= PROBLEM REQUIREMENTS =
Nothing in the records may be left out or altered; reproduce them all exactly.

Records from a data collection:
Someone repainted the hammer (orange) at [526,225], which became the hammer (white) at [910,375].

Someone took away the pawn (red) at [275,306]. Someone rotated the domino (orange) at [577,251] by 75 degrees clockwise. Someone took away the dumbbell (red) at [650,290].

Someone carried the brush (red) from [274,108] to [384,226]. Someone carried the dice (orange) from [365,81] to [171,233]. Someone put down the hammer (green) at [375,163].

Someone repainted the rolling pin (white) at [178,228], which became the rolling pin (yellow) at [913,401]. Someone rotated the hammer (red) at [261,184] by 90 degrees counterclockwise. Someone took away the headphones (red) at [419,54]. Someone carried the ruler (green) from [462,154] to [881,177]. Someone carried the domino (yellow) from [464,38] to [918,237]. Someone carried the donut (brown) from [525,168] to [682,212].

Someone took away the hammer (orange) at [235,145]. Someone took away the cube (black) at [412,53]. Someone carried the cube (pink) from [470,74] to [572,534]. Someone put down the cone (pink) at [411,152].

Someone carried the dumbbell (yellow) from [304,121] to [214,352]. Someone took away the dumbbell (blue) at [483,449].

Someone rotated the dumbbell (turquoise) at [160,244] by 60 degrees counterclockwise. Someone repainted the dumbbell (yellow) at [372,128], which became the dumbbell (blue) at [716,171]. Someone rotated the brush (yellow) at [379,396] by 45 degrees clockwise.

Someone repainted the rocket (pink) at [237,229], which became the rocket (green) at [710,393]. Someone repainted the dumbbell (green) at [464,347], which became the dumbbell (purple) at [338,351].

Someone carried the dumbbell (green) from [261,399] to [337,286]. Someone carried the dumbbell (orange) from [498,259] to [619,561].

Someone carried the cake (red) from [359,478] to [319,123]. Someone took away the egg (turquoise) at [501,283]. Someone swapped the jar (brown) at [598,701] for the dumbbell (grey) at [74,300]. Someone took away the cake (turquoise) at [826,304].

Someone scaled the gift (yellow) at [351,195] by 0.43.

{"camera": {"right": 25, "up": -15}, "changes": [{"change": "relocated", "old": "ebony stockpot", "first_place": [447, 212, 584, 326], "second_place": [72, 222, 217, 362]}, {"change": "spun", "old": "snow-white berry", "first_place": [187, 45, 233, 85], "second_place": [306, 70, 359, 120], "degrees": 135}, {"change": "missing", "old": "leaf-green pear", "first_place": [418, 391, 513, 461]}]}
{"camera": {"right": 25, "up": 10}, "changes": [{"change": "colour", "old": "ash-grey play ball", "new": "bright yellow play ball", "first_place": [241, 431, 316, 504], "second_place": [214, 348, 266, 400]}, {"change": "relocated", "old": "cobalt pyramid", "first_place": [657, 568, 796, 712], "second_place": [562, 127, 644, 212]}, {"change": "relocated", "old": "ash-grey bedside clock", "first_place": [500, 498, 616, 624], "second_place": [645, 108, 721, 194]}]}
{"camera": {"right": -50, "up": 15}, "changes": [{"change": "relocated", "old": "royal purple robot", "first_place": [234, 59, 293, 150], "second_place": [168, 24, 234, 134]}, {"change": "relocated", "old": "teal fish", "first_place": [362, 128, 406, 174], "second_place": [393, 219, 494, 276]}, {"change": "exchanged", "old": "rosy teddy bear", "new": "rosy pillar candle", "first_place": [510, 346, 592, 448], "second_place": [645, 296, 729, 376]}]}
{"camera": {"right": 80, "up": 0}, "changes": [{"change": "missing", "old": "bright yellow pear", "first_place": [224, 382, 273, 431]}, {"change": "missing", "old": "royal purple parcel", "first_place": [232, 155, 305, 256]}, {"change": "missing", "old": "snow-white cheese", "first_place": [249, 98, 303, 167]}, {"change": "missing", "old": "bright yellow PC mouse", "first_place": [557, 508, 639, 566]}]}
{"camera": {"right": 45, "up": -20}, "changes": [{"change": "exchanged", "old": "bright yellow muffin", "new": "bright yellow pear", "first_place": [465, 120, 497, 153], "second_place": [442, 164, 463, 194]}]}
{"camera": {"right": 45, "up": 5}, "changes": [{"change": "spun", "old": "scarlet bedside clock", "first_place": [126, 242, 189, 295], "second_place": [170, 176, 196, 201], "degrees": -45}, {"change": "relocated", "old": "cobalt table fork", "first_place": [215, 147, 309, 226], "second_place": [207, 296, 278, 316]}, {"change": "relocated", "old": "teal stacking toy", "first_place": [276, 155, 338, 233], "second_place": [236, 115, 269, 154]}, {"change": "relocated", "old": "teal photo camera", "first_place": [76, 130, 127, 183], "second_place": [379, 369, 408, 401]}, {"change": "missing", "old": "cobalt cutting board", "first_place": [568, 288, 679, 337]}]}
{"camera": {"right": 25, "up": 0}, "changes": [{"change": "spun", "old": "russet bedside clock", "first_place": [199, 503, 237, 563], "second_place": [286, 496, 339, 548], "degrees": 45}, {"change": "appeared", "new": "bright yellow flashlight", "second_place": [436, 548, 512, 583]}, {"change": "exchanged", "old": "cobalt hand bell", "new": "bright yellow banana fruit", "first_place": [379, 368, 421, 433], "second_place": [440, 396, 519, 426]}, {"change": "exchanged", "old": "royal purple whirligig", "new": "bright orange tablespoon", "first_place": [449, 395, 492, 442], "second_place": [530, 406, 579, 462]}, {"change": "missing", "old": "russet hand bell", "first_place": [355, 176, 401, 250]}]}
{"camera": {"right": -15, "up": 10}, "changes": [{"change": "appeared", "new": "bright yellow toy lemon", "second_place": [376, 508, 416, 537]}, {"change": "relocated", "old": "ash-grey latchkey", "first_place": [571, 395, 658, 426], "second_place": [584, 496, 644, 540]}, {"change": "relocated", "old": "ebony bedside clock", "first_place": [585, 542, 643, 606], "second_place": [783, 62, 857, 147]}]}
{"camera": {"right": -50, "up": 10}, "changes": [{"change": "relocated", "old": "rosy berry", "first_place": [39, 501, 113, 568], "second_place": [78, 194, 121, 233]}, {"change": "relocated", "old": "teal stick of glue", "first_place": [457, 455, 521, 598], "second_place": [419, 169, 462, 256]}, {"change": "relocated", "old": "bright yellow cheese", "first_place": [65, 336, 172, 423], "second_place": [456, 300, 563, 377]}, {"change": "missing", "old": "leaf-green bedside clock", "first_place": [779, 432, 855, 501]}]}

= RESULT OF THE EXERCISE =
Someone repainted the hammer (orange) at [526,225], which became the hammer (white) at [910,375].

Someone took away the pawn (red) at [275,306]. Someone rotated the domino (orange) at [577,251] by 75 degrees clockwise. Someone took away the dumbbell (red) at [650,290].

Someone carried the brush (red) from [274,108] to [384,226]. Someone carried the dice (orange) from [365,81] to [171,233]. Someone put down the hammer (green) at [375,163].

Someone repainted the rolling pin (white) at [178,228], which became the rolling pin (yellow) at [913,401]. Someone rotated the hammer (red) at [261,184] by 90 degrees counterclockwise. Someone took away the headphones (red) at [419,54]. Someone carried the ruler (green) from [462,154] to [881,177]. Someone carried the domino (yellow) from [464,38] to [918,237]. Someone carried the donut (brown) from [525,168] to [682,212].

Someone took away the hammer (orange) at [235,145]. Someone took away the cube (black) at [412,53]. Someone carried the cube (pink) from [470,74] to [572,534]. Someone put down the cone (pink) at [411,152].

Someone carried the dumbbell (yellow) from [304,121] to [214,352]. Someone took away the dumbbell (blue) at [483,449].

Someone rotated the dumbbell (turquoise) at [160,244] by 60 degrees counterclockwise. Someone repainted the dumbbell (yellow) at [372,128], which became the dumbbell (blue) at [716,171]. Someone rotated the brush (yellow) at [379,396] by 45 degrees clockwise.

Someone repainted the rocket (pink) at [237,229], which became the rocket (green) at [710,393]. Someone repainted the dumbbell (green) at [464,347], which became the dumbbell (purple) at [338,351].

Someone carried the dumbbell (green) from [261,399] to [337,286]. Someone carried the dumbbell (orange) from [498,259] to [619,561].

Someone carried the cake (red) from [359,478] to [319,123]. Someone took away the egg (turquoise) at [501,283]. Someone swapped the jar (brown) at [598,701] for the dumbbell (grey) at [74,300]. Someone took away the cake (turquoise) at [826,304].

Someone scaled the gift (yellow) at [351,195] by 0.43.

{"camera": {"right": 25, "up": -15}, "changes": [{"change": "relocated", "old": "ebony stockpot", "first_place": [447, 212, 584, 326], "second_place": [72, 222, 217, 362]}, {"change": "spun", "old": "snow-white berry", "first_place": [187, 45, 233, 85], "second_place": [306, 70, 359, 120], "degrees": 135}, {"change": "missing", "old": "leaf-green pear", "first_place": [418, 391, 513, 461]}]}
{"camera": {"right": 25, "up": 10}, "changes": [{"change": "colour", "old": "ash-grey play ball", "new": "bright yellow play ball", "first_place": [241, 431, 316, 504], "second_place": [214, 348, 266, 400]}, {"change": "relocated", "old": "cobalt pyramid", "first_place": [657, 568, 796, 712], "second_place": [562, 127, 644, 212]}, {"change": "relocated", "old": "ash-grey bedside clock", "first_place": [500, 498, 616, 624], "second_place": [645, 108, 721, 194]}]}
{"camera": {"right": -50, "up": 15}, "changes": [{"change": "relocated", "old": "royal purple robot", "first_place": [234, 59, 293, 150], "second_place": [168, 24, 234, 134]}, {"change": "relocated", "old": "teal fish", "first_place": [362, 128, 406, 174], "second_place": [393, 219, 494, 276]}, {"change": "exchanged", "old": "rosy teddy bear", "new": "rosy pillar candle", "first_place": [510, 346, 592, 448], "second_place": [645, 296, 729, 376]}]}
{"camera": {"right": 80, "up": 0}, "changes": [{"change": "missing", "old": "bright yellow pear", "first_place": [224, 382, 273, 431]}, {"change": "missing", "old": "royal purple parcel", "first_place": [232, 155, 305, 256]}, {"change": "missing", "old": "snow-white cheese", "first_place": [249, 98, 303, 167]}, {"change": "missing", "old": "bright yellow PC mouse", "first_place": [557, 508, 639, 566]}]}
{"camera": {"right": 45, "up": -20}, "changes": [{"change": "exchanged", "old": "bright yellow muffin", "new": "bright yellow pear", "first_place": [465, 120, 497, 153], "second_place": [442, 164, 463, 194]}]}
{"camera": {"right": 45, "up": 5}, "changes": [{"change": "spun", "old": "scarlet bedside clock", "first_place": [126, 242, 189, 295], "second_place": [170, 176, 196, 201], "degrees": -45}, {"change": "relocated", "old": "cobalt table fork", "first_place": [215, 147, 309, 226], "second_place": [207, 296, 278, 316]}, {"change": "relocated", "old": "teal stacking toy", "first_place": [276, 155, 338, 233], "second_place": [236, 115, 269, 154]}, {"change": "relocated", "old": "teal photo camera", "first_place": [76, 130, 127, 183], "second_place": [379, 369, 408, 401]}, {"change": "missing", "old": "cobalt cutting board", "first_place": [568, 288, 679, 337]}]}
{"camera": {"right": 25, "up": 0}, "changes": [{"change": "spun", "old": "russet bedside clock", "first_place": [199, 503, 237, 563], "second_place": [286, 496, 339, 548], "degrees": 45}, {"change": "appeared", "new": "bright yellow flashlight", "second_place": [436, 548, 512, 583]}, {"change": "exchanged", "old": "cobalt hand bell", "new": "bright yellow banana fruit", "first_place": [379, 368, 421, 433], "second_place": [440, 396, 519, 426]}, {"change": "exchanged", "old": "royal purple whirligig", "new": "bright orange tablespoon", "first_place": [449, 395, 492, 442], "second_place": [530, 406, 579, 462]}, {"change": "missing", "old": "russet hand bell", "first_place": [355, 176, 401, 250]}]}
{"camera": {"right": -15, "up": 10}, "changes": [{"change": "appeared", "new": "bright yellow toy lemon", "second_place": [376, 508, 416, 537]}, {"change": "relocated", "old": "ash-grey latchkey", "first_place": [571, 395, 658, 426], "second_place": [584, 496, 644, 540]}, {"change": "relocated", "old": "ebony bedside clock", "first_place": [585, 542, 643, 606], "second_place": [783, 62, 857, 147]}]}
{"camera": {"right": -50, "up": 10}, "changes": [{"change": "relocated", "old": "rosy berry", "first_place": [39, 501, 113, 568], "second_place": [78, 194, 121, 233]}, {"change": "relocated", "old": "teal stick of glue", "first_place": [457, 455, 521, 598], "second_place": [419, 169, 462, 256]}, {"change": "relocated", "old": "bright yellow cheese", "first_place": [65, 336, 172, 423], "second_place": [456, 300, 563, 377]}, {"change": "missing", "old": "leaf-green bedside clock", "first_place": [779, 432, 855, 501]}]}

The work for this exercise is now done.